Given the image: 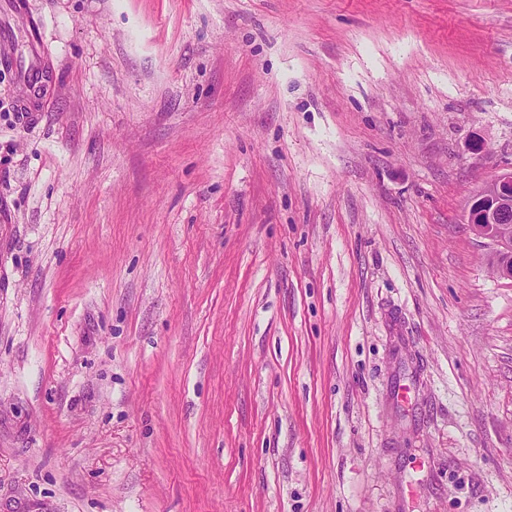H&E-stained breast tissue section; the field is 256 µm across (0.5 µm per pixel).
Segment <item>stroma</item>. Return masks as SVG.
I'll list each match as a JSON object with an SVG mask.
<instances>
[{
  "mask_svg": "<svg viewBox=\"0 0 512 512\" xmlns=\"http://www.w3.org/2000/svg\"><path fill=\"white\" fill-rule=\"evenodd\" d=\"M26 2L0 512H512V0ZM468 224L482 238L500 247L496 274L512 279V171L491 180L467 203Z\"/></svg>",
  "mask_w": 512,
  "mask_h": 512,
  "instance_id": "1",
  "label": "stroma"
}]
</instances>
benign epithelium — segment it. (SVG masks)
<instances>
[{
  "instance_id": "1",
  "label": "benign epithelium",
  "mask_w": 512,
  "mask_h": 512,
  "mask_svg": "<svg viewBox=\"0 0 512 512\" xmlns=\"http://www.w3.org/2000/svg\"><path fill=\"white\" fill-rule=\"evenodd\" d=\"M467 223L476 234L500 247L496 274L512 279V171L503 172L470 197Z\"/></svg>"
}]
</instances>
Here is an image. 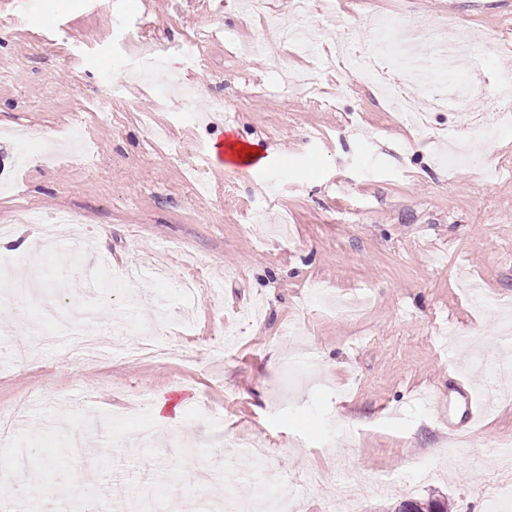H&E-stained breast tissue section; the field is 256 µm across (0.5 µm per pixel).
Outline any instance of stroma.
I'll return each mask as SVG.
<instances>
[{
    "label": "stroma",
    "mask_w": 512,
    "mask_h": 512,
    "mask_svg": "<svg viewBox=\"0 0 512 512\" xmlns=\"http://www.w3.org/2000/svg\"><path fill=\"white\" fill-rule=\"evenodd\" d=\"M315 18L320 45L368 49L369 17L394 15L417 30L434 86L461 90L472 58L502 72L469 93L482 111L512 57L490 46L512 33V0H334ZM291 0L251 14L241 0H46L40 11L0 0V253L39 248L25 214L78 213L82 253L45 254L58 268L47 295L87 298L88 260L120 269L165 266L167 279L119 287L84 325L103 337L97 356L36 347L37 312L10 321L21 358L0 359V414L27 405L16 434L42 466L41 488L90 485L111 512H140L146 481L159 512H203L208 494L252 495V456L240 437L277 458L270 492L292 490L296 512H394L432 495L449 512H491L489 496L512 479L499 455L512 439V390L489 373L512 354L500 303L512 301V129L490 130L481 153L443 163L457 123L413 95L423 132L343 71L319 73L322 93L287 82L311 58L266 43ZM414 28V27H413ZM470 35V52L443 69L433 35ZM152 45L169 77L202 86L197 106L137 80L134 47ZM125 95L100 111L103 80ZM223 125L196 121L206 100ZM231 128L264 162L243 174L214 159ZM195 280L185 313L178 283ZM133 318L114 325V311ZM152 340L162 362L130 360ZM487 407L472 422L449 408L461 380ZM453 455H446V448ZM392 476L388 492L343 501L342 467ZM323 476L315 488L307 472Z\"/></svg>",
    "instance_id": "1"
}]
</instances>
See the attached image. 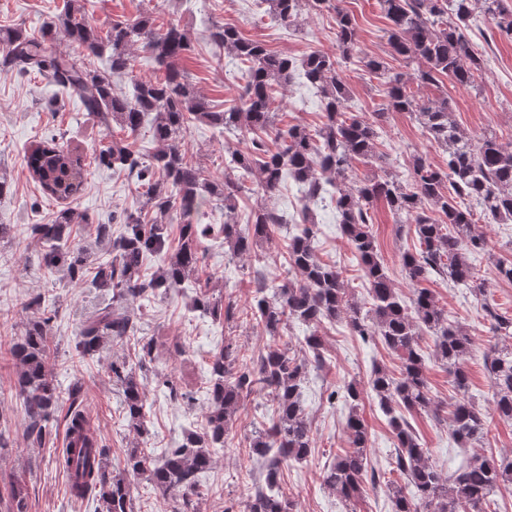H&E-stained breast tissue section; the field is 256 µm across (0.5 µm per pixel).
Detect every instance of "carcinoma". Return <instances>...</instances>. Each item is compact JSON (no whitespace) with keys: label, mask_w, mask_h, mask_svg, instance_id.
Here are the masks:
<instances>
[{"label":"carcinoma","mask_w":512,"mask_h":512,"mask_svg":"<svg viewBox=\"0 0 512 512\" xmlns=\"http://www.w3.org/2000/svg\"><path fill=\"white\" fill-rule=\"evenodd\" d=\"M263 2L285 26L297 22L306 11L333 12L339 55L313 51L298 65L263 43L242 37L233 26L216 25L210 40L248 64L239 104L220 111L211 108L179 67V61L191 50L185 32L174 23L163 30L157 28L149 13L132 22L112 24L110 33L103 37L88 19L90 0H66L63 11L36 32L22 28L0 31L1 70L46 76L60 90L78 93L84 111L101 125L108 128L114 122L129 135L137 134L149 117L153 139L159 145L145 155L133 150L129 142L114 139L95 157L98 165L125 170L136 178L146 203L161 219L150 221L139 209L125 212L122 231L112 238V262L100 265L90 282L93 288L112 292V302L83 324L75 344L80 357L136 335L137 317L122 304L130 299L150 302L181 287L198 271L204 239L224 236V243L235 255L248 254L268 239L275 227L284 223L274 208L257 207L244 228L232 219L219 227L199 224L197 217L215 201L232 212L246 193L272 194L286 175L300 184L307 201L321 197L330 187L334 189L338 224L364 265L369 282L364 303L350 298L343 273L317 257L316 224L303 215L297 234L288 243V268L278 284L272 286L258 275L248 306H240L230 291L219 300L198 298L194 308L218 321L246 315L274 340L282 336L289 321L300 320L313 327L305 337L312 357L297 356L284 342L248 359L240 355L235 344L224 342L210 361L209 409L202 430L188 432L182 444L171 449L159 464L152 463L143 450H131L117 474L101 461L104 451L98 442L78 430L89 424L84 412L71 411L69 429L77 430V434L58 459L69 478L70 496L82 500L92 495L98 504L96 512H133L132 481L144 476L154 490L175 500L177 506L172 512H197L200 475L212 466L215 453L224 448V435L241 402L260 391L276 402L275 418L253 439L254 452L266 461L265 481L254 488L245 512H294L293 502L279 486V477L282 462L302 461L314 447L300 402L301 385L309 366L325 365L318 328L345 319L363 341L381 340L400 362V376L379 367L369 380L397 440L391 472L406 479L404 485L389 481L394 512H488L500 486L512 483V457L475 454L444 476L429 462L427 449L421 447L401 410L419 409L436 416L441 412L426 377L419 342L420 330L425 327L435 332V355L448 364L454 391L460 395L448 414L451 436L464 444L484 438L488 415L512 420V349L495 347L487 354L494 397L492 411H484L467 396L464 359L472 348V337L448 319L427 288L415 289L413 305H405L378 258L370 210L374 201L382 198L394 214L413 218L420 250L402 255L411 282L436 274L475 293H485L486 283L477 277L471 256L485 252L488 242L475 232L473 224L478 218L488 224L512 221V142L504 144L493 133L478 141L465 136L452 119L448 97L420 100L413 84L437 87L447 78L476 86L484 55L465 36L468 22L482 15L500 36L511 40L512 0H379L389 21L386 34L391 58L405 68L418 63L412 73L394 70L383 57L357 56V29L349 12L340 6L341 0ZM60 32L74 46L73 52L52 49ZM135 47L149 54L163 78L137 80L132 96H118L113 93L112 75L130 69ZM105 55L110 70L92 66V60ZM356 56L386 85L387 109L416 114L429 140L447 151L444 165H435L416 153L411 157V178L406 183L391 176L364 182L354 190L341 188L339 180L345 178L352 160L383 158L377 152L374 125L347 106L349 91L339 66ZM298 75L321 95L323 122L312 133L297 125L285 130L274 128V90ZM197 122L221 133L236 130L248 142L245 149L230 155L220 179L208 177L182 149L181 140ZM272 129L280 147L271 153L265 136ZM27 164L44 194L66 200L77 192L81 160L54 140L36 143ZM174 209L181 217L176 239L171 221L164 220ZM86 223L85 216L66 207L52 223L33 226L45 267L71 255L73 225ZM150 258L159 259L160 266L149 275L145 263ZM483 311L494 334L512 339V317L487 303ZM47 322V317L30 322L21 341L10 343L6 349L20 366L15 390L28 418L26 437L36 443L53 428L62 395L75 402L82 393L81 385L63 388L52 378ZM152 352V343L145 341L141 352L132 358L115 359L110 366L112 380L122 389L128 427L140 435L146 433L147 410L136 369L143 368ZM345 400L354 408L346 423L347 450L323 472L322 482L351 501L362 495L366 481H376V475H367L371 434L355 412L362 391L348 385ZM74 448L81 449L78 461L72 457Z\"/></svg>","instance_id":"1"}]
</instances>
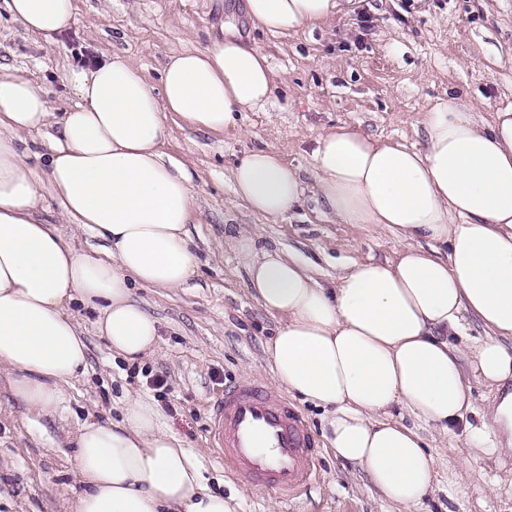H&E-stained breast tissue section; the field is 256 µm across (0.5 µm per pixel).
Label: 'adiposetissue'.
<instances>
[{"label":"adipose tissue","mask_w":512,"mask_h":512,"mask_svg":"<svg viewBox=\"0 0 512 512\" xmlns=\"http://www.w3.org/2000/svg\"><path fill=\"white\" fill-rule=\"evenodd\" d=\"M29 33L51 37L72 19V0H0ZM340 0H245L254 27L289 36L330 19ZM77 102L56 117L24 70L0 76V369L29 412L65 409L66 387L87 365L74 304L98 313L114 353L136 363L157 347V321L132 285L186 287L200 259L192 172L165 157L168 115L215 133L241 113L263 110L275 73L263 51L234 33L169 58L162 89L120 54L76 67ZM426 147L385 144L343 125L313 152L326 218L401 233L395 260L345 266L319 284L292 256L266 252L248 266L249 290L278 317L267 343L277 385L323 409L327 448L359 466L397 512L429 493L435 459L423 430L449 432L472 411L469 380L491 400L468 444L497 452L512 433V107L476 119L451 98L423 117ZM47 146V177L29 163L25 137ZM234 193L276 221L299 202L298 169L270 149L247 153L232 171ZM74 230L107 242L76 251L37 216L45 194ZM426 246H419V239ZM485 329L468 354L449 342L466 317ZM413 425L392 419L393 408ZM84 486L73 512H234L204 480L199 456L156 407L127 396L117 421H92L75 437Z\"/></svg>","instance_id":"adipose-tissue-1"}]
</instances>
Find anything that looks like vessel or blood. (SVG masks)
Here are the masks:
<instances>
[{
    "label": "vessel or blood",
    "mask_w": 512,
    "mask_h": 512,
    "mask_svg": "<svg viewBox=\"0 0 512 512\" xmlns=\"http://www.w3.org/2000/svg\"><path fill=\"white\" fill-rule=\"evenodd\" d=\"M209 412L216 456L247 481L290 497L315 479L316 442L285 397L254 383L225 390Z\"/></svg>",
    "instance_id": "vessel-or-blood-1"
}]
</instances>
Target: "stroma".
I'll list each match as a JSON object with an SVG mask.
<instances>
[{
    "label": "stroma",
    "mask_w": 512,
    "mask_h": 512,
    "mask_svg": "<svg viewBox=\"0 0 512 512\" xmlns=\"http://www.w3.org/2000/svg\"><path fill=\"white\" fill-rule=\"evenodd\" d=\"M74 4L70 28L50 38L27 32L0 7V75L28 70L55 112L76 103L65 74L79 66L81 55L122 53L157 87L170 56L205 47L224 22L263 50L277 84L265 111L242 113L238 130L209 133L169 123L163 150L193 171L200 217L189 230L201 266L183 288L133 287L134 299L158 322L155 354L136 367L126 363L96 331V311L79 306L88 365L71 382L67 410L27 412L0 373V512H71L82 489L74 471L75 434L85 422L120 419L129 394L161 411L184 447L198 453L207 485L231 498L236 512H387L388 503L360 468L324 450L316 481L289 500L250 485L215 457L210 402L225 388L253 380L276 385L265 345L278 320L251 297L237 242L251 233L254 256L276 249L293 254L323 285L350 263L395 259L403 245L398 233L322 216L316 141L347 123L381 141L421 149L423 115L438 101L465 99L481 118L490 108L512 106V65L497 62L512 56V0H344L335 17L289 37L254 29L245 0ZM266 147L299 169L304 181L299 204L275 222L237 200L231 179L241 158ZM150 371L166 377V395L147 385ZM471 393L473 411L465 422L448 434H425L437 473L463 465L468 492L452 503L443 484H435L421 512H512V451L489 454L464 444L467 428L482 426L488 400L479 384Z\"/></svg>",
    "instance_id": "obj_1"
}]
</instances>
########
→ Brief: Using the records above, gather all lines where the string "stroma" is present.

→ Solution to the problem:
Segment <item>stroma</item>. Return masks as SVG.
  "label": "stroma"
Outline any instance of stroma.
    "label": "stroma",
Target: "stroma".
    "label": "stroma",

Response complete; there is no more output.